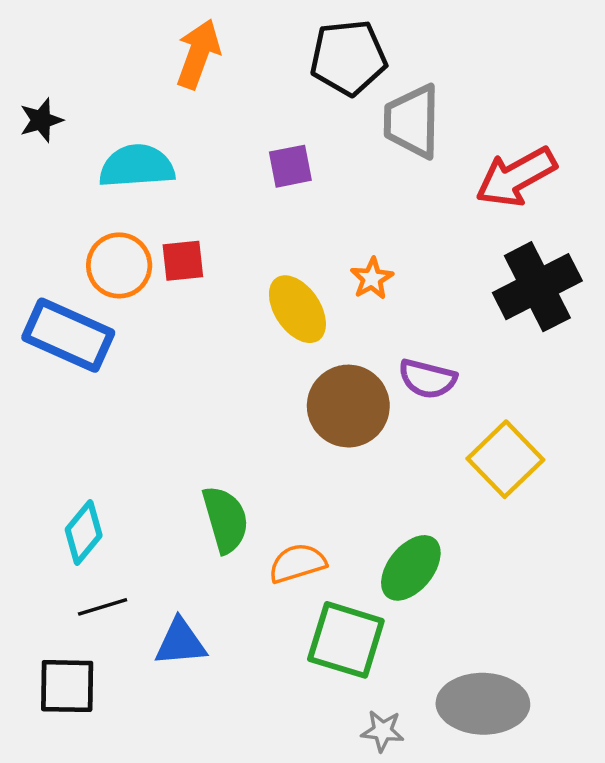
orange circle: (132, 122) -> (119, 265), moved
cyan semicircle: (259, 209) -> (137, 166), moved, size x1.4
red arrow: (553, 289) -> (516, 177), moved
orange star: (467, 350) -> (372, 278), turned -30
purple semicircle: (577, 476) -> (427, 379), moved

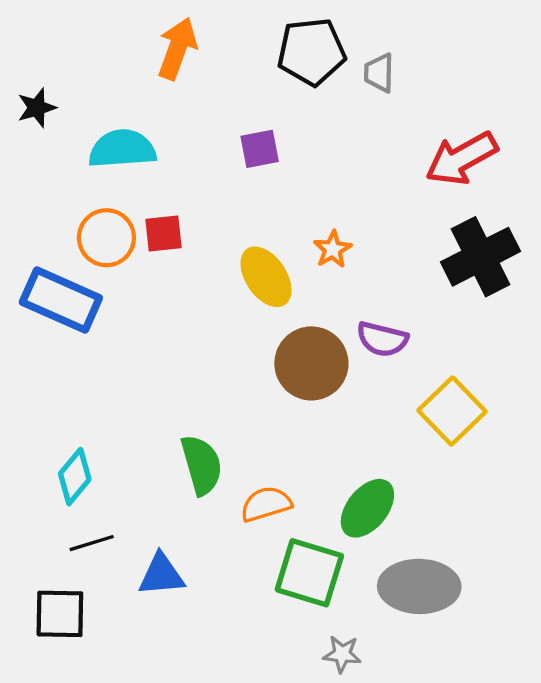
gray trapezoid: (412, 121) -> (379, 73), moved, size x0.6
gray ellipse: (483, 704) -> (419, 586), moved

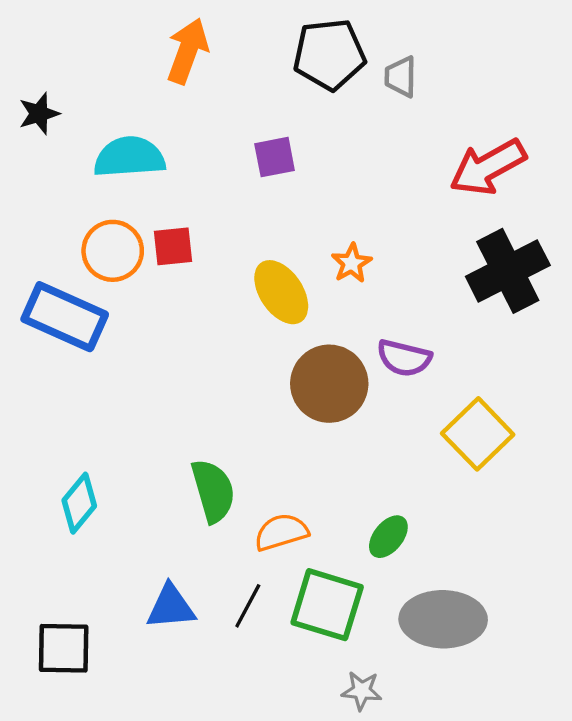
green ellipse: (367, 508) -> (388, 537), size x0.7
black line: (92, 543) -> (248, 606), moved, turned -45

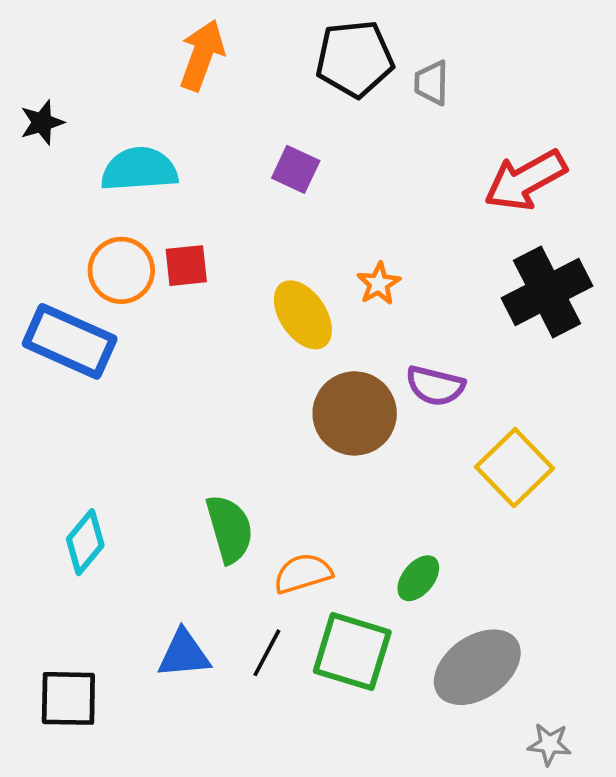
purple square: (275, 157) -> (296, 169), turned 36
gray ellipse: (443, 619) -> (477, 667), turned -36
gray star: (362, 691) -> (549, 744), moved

——————

● Your assignment
Starting at the line that holds "green ellipse: (367, 508)" and stopping at the last line of the listing above, write out each line exactly as it appears, and omit the pictures.

● Solved exercise
green ellipse: (367, 508) -> (388, 537), size x0.7
black line: (92, 543) -> (248, 606), moved, turned -45

purple square: (275, 157) -> (296, 169), turned 36
gray ellipse: (443, 619) -> (477, 667), turned -36
gray star: (362, 691) -> (549, 744), moved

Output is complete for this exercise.